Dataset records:
● ● ● ●

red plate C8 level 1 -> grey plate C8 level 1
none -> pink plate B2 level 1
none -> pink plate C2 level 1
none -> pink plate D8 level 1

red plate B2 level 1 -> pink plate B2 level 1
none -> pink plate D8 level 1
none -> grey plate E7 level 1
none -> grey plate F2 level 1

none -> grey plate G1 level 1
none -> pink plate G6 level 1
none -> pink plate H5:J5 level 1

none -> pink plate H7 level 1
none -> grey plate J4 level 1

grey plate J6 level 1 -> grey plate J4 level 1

● ● ● ●

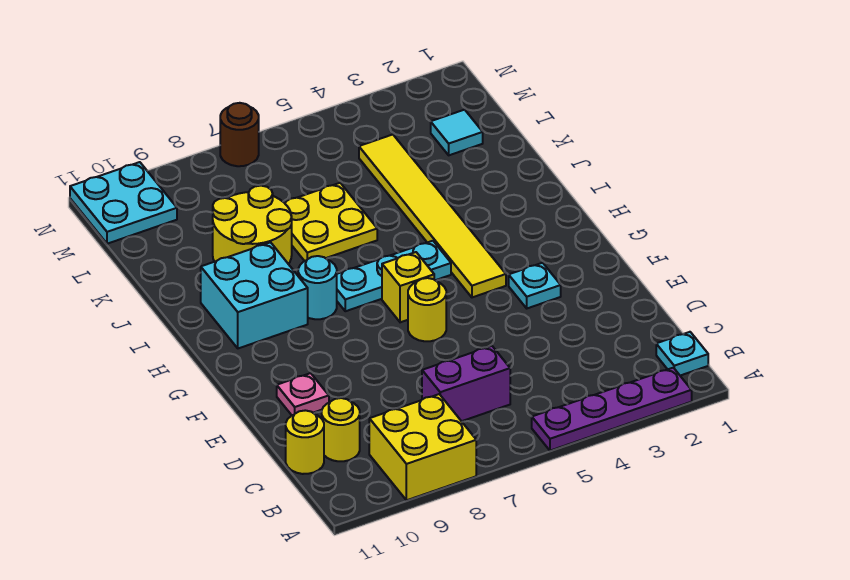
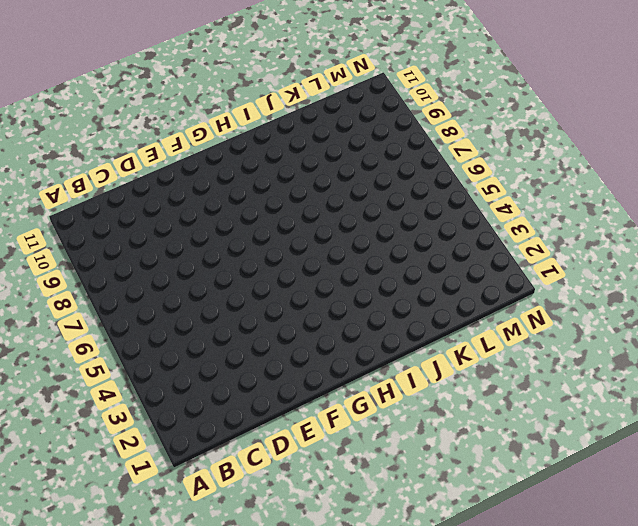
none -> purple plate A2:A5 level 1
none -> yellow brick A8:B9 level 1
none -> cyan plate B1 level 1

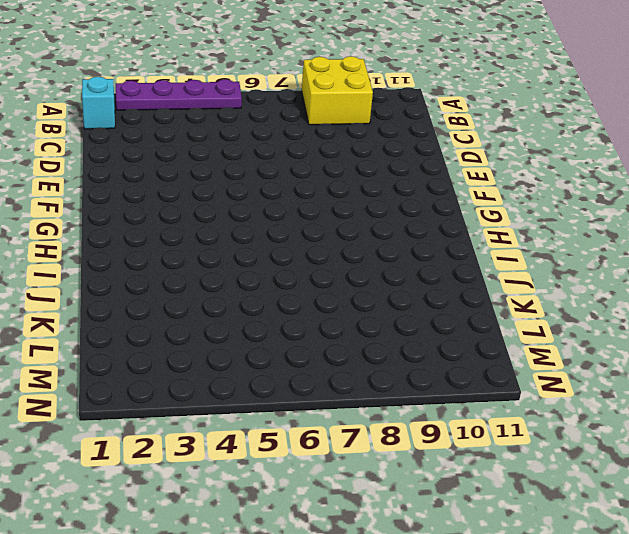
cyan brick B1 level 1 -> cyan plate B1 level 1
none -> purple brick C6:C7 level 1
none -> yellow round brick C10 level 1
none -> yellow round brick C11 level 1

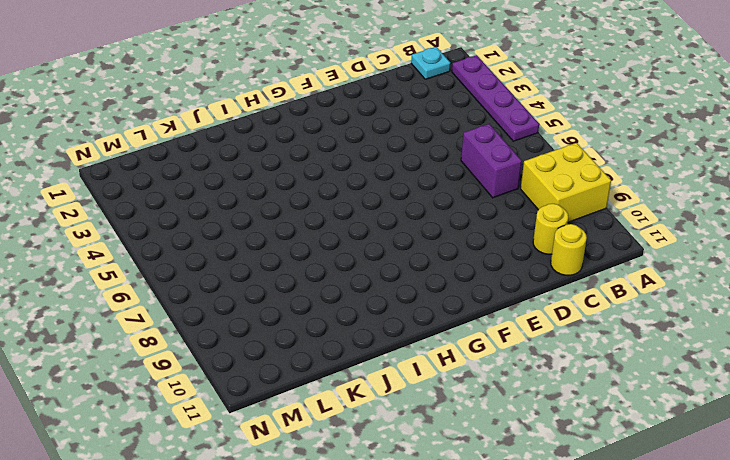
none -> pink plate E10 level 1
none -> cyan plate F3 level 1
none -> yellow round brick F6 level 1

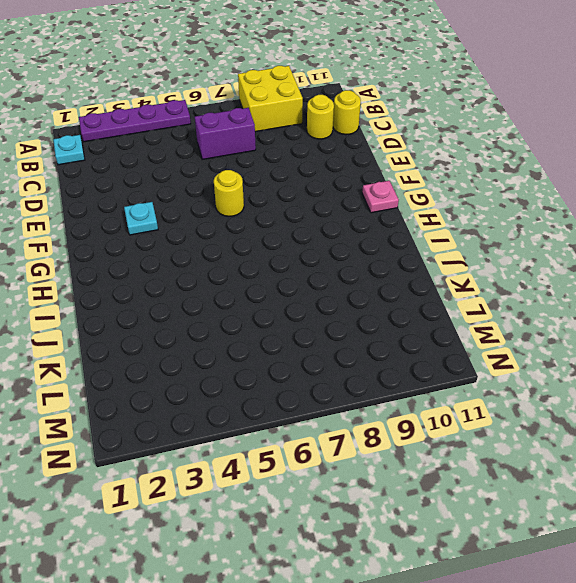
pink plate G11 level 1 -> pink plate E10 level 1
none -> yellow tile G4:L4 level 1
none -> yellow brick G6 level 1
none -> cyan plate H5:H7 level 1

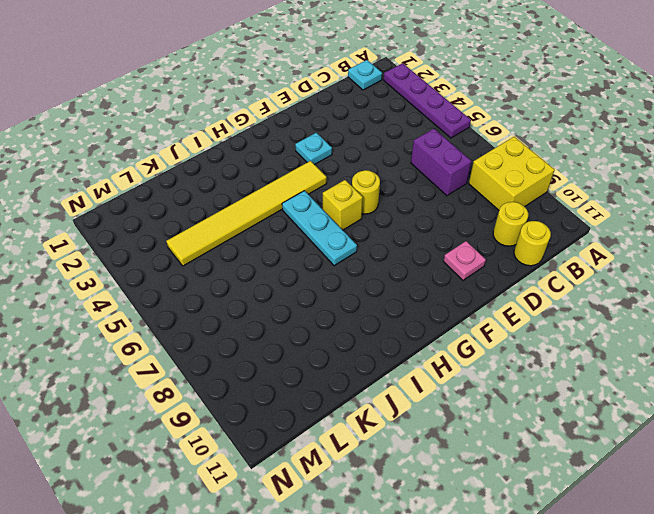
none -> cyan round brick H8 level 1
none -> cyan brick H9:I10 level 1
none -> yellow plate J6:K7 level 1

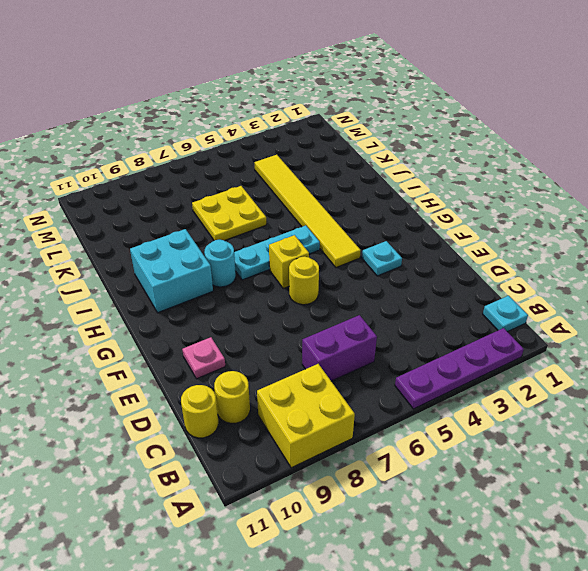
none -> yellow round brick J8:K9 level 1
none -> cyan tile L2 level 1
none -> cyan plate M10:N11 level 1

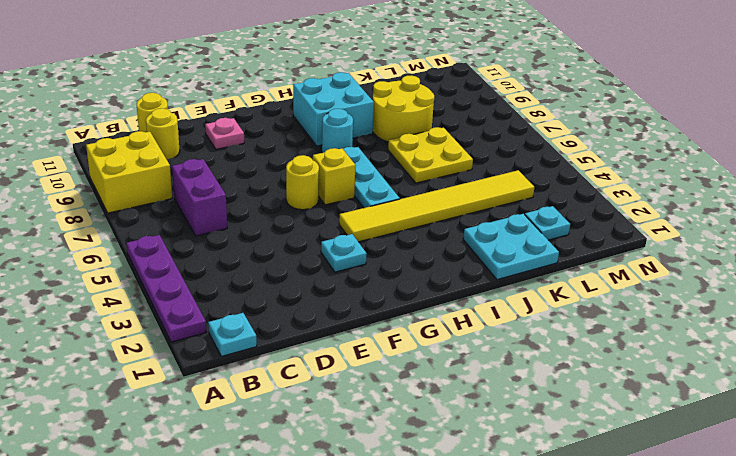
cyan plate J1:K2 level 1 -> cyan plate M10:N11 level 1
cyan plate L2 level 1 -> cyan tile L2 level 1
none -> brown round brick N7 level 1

● ● ● ●

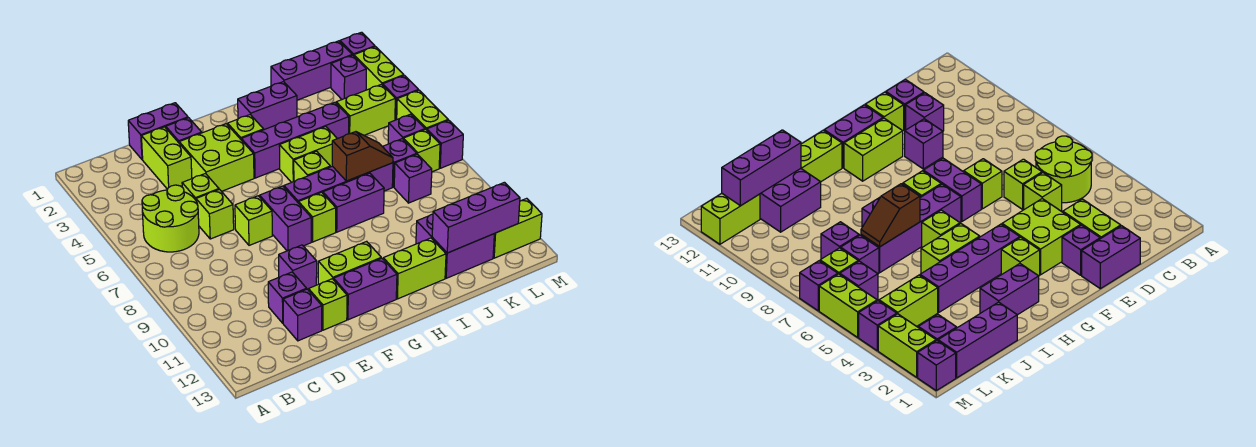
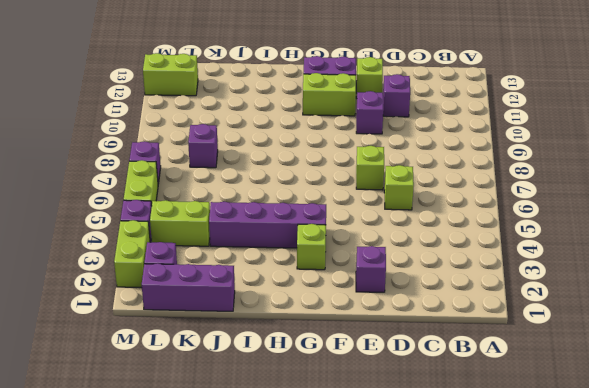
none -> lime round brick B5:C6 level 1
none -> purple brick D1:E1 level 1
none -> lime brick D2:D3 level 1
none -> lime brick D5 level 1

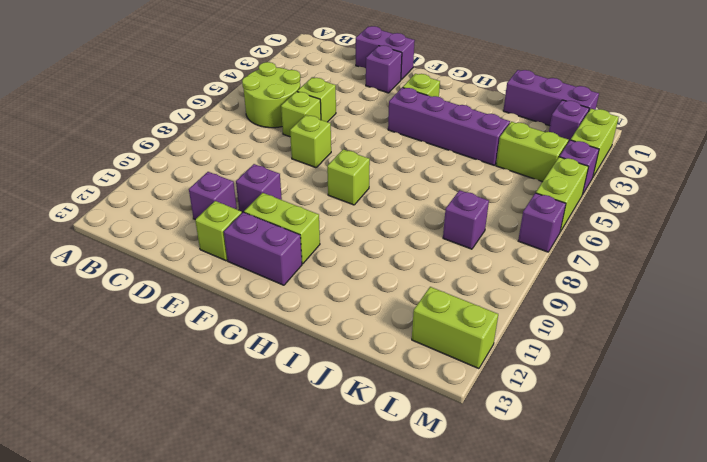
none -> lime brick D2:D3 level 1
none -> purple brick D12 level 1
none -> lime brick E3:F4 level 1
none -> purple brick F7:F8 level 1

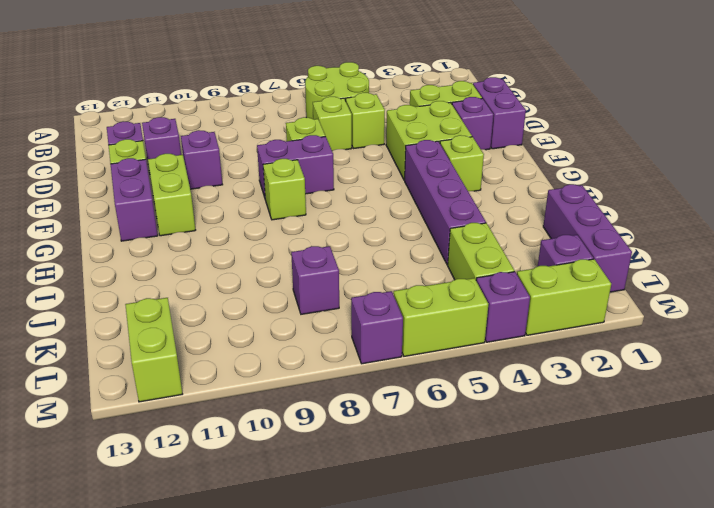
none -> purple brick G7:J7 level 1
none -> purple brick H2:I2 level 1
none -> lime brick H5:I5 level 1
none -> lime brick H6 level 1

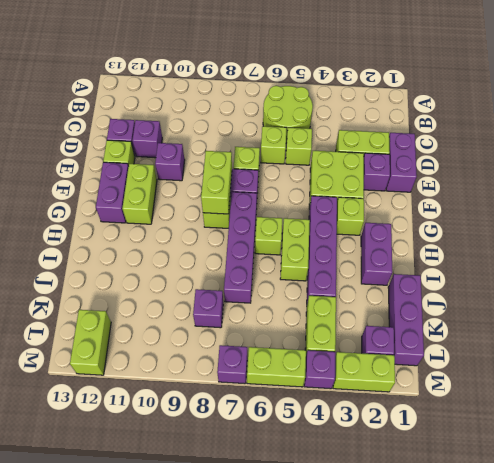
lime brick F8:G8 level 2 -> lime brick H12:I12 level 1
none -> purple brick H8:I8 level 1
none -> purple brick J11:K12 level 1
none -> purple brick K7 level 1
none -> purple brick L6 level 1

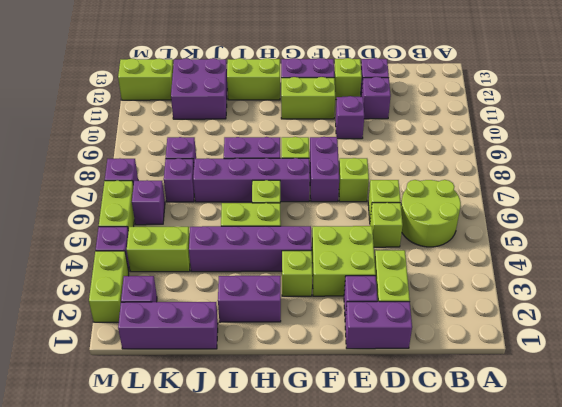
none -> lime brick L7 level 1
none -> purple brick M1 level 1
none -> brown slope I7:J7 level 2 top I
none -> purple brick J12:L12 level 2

● ● ● ●

» **ACTIVITY**
Among the entries above, copy exactly the stretch from the line holding "none -> purple brick K7 level 1" through the line holding "none -> purple brick J12:L12 level 2", leaving out any pictures.

» **ANSWER TO THIS PROBLEM**
none -> purple brick K7 level 1
none -> purple brick L6 level 1

none -> lime brick L7 level 1
none -> purple brick M1 level 1
none -> brown slope I7:J7 level 2 top I
none -> purple brick J12:L12 level 2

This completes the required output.